'''

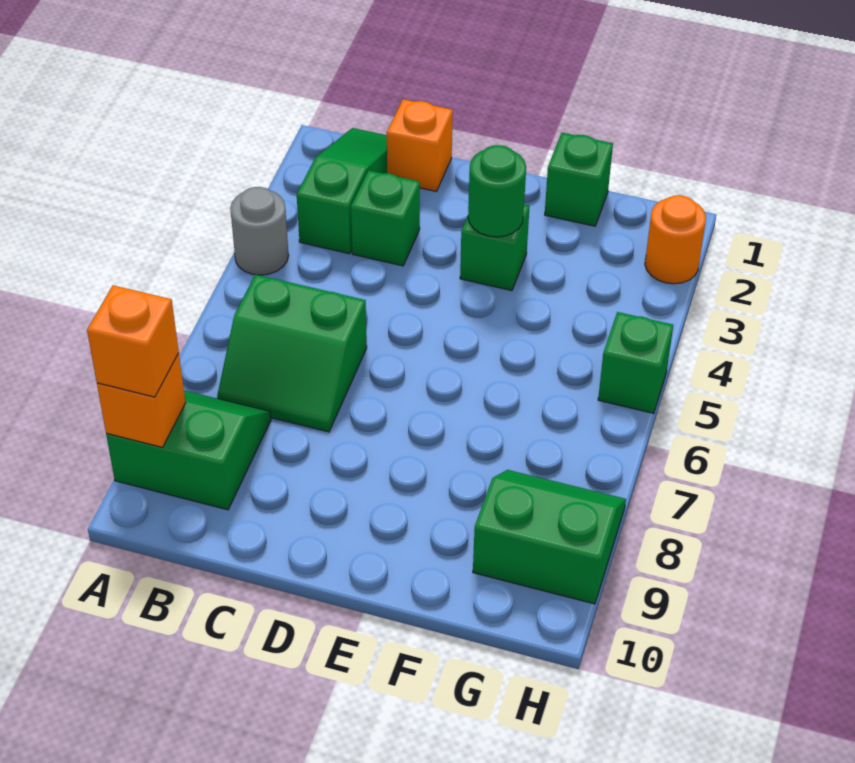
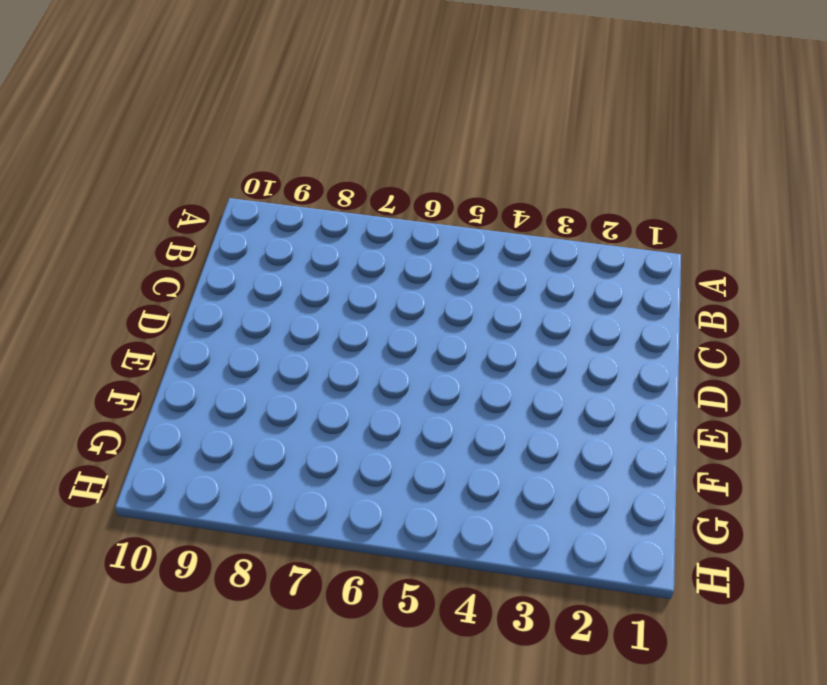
none -> grey round brick A4 level 1
none -> green slope A8:B9 level 1 top 9
none -> green slope B1:B3 level 1 top 3

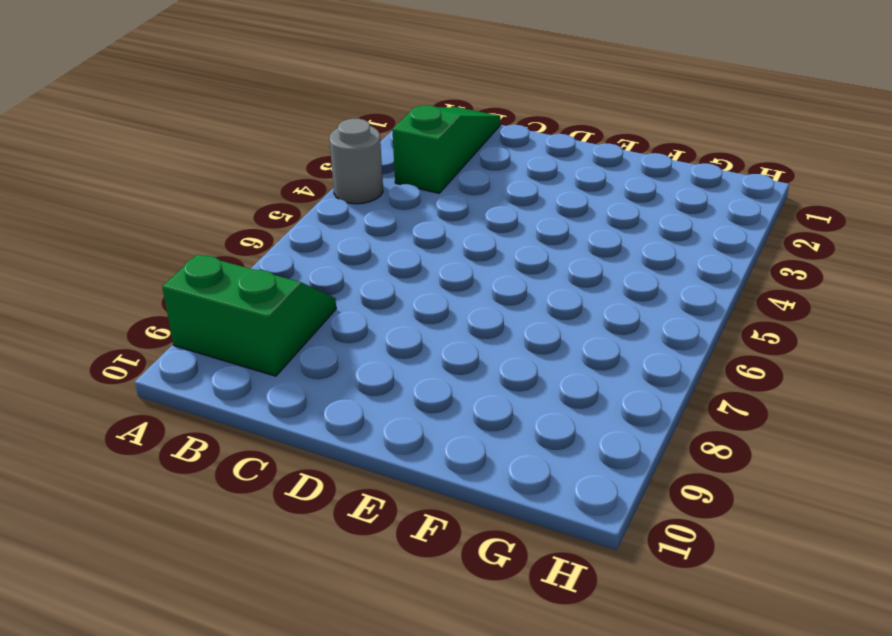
none -> green slope B6:C7 level 1 top 6
none -> orange brick C1 level 1
none -> green brick C3 level 1

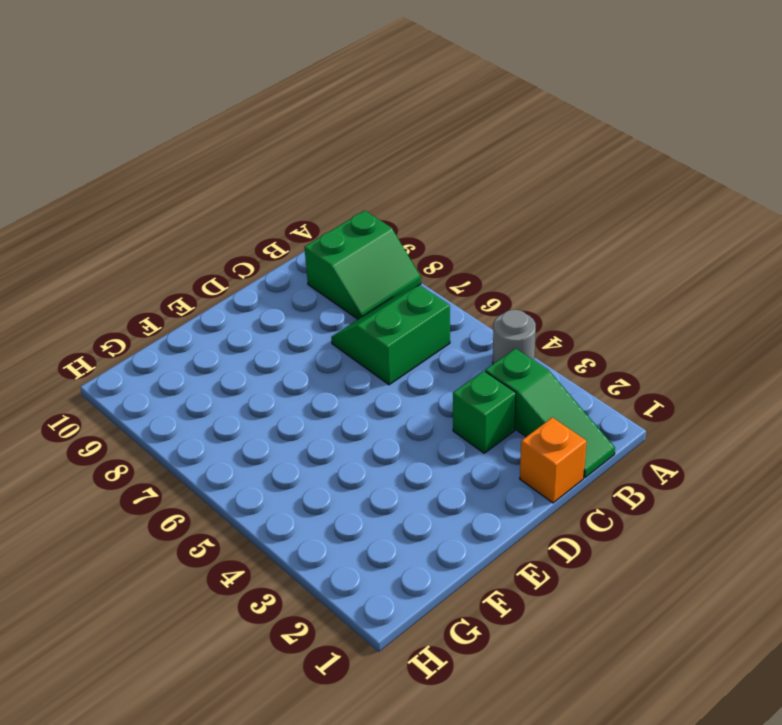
none -> green brick E3 level 1
none -> green brick F1 level 1
none -> green slope G8:H9 level 1 top 9

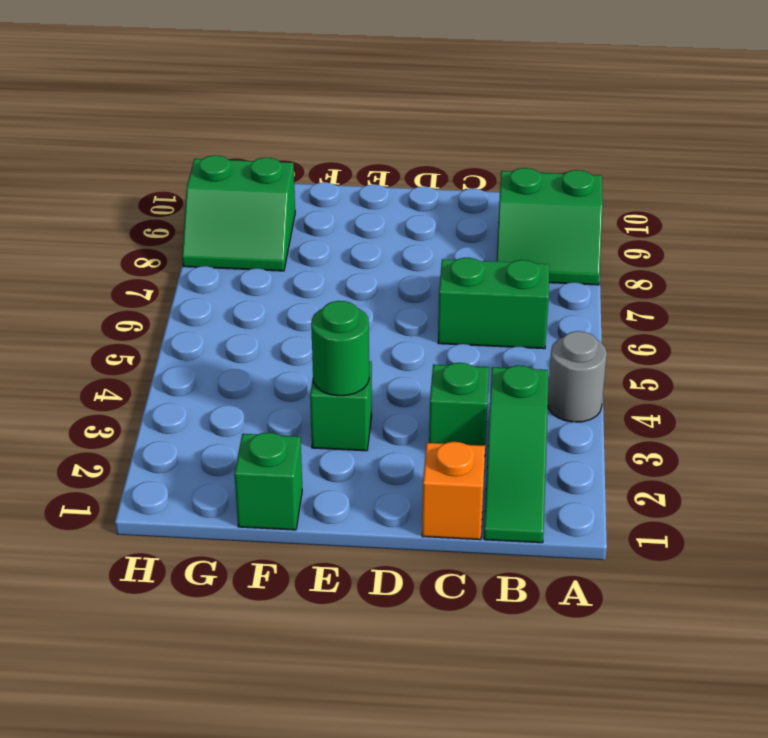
none -> orange round brick H2 level 1
none -> green brick H5 level 1
none -> orange brick A9 level 2

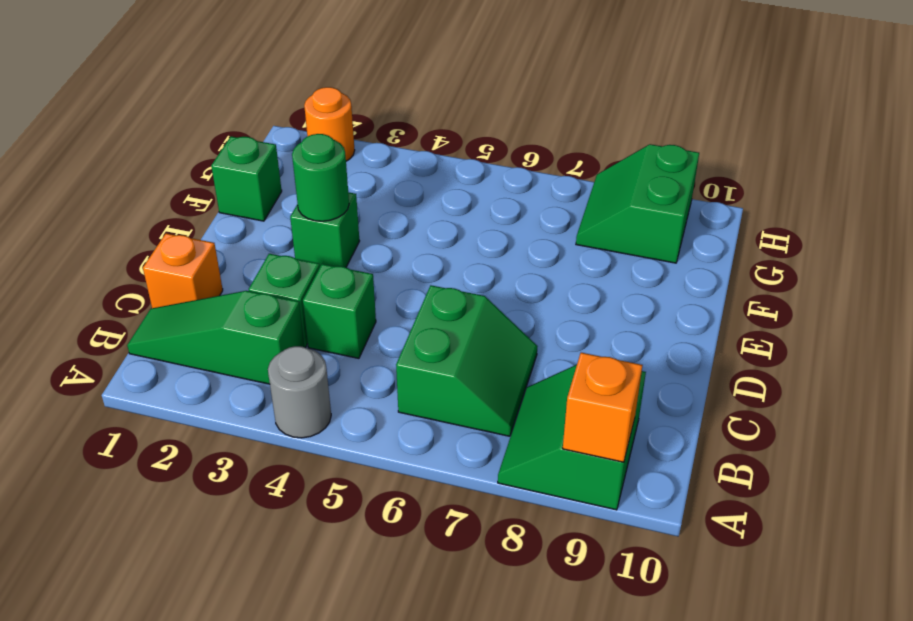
green brick C4 level 1 -> green brick H5 level 1
none -> orange brick A9 level 3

'''

- _TASK TO COMPLETE_:
Write out exactly, and only, the lines running from the line with "none -> green brick H5 level 1" to the last line above, both included, with all pictures omitted.

- _ANSWER BELOW_:
none -> green brick H5 level 1
none -> orange brick A9 level 2

green brick C4 level 1 -> green brick H5 level 1
none -> orange brick A9 level 3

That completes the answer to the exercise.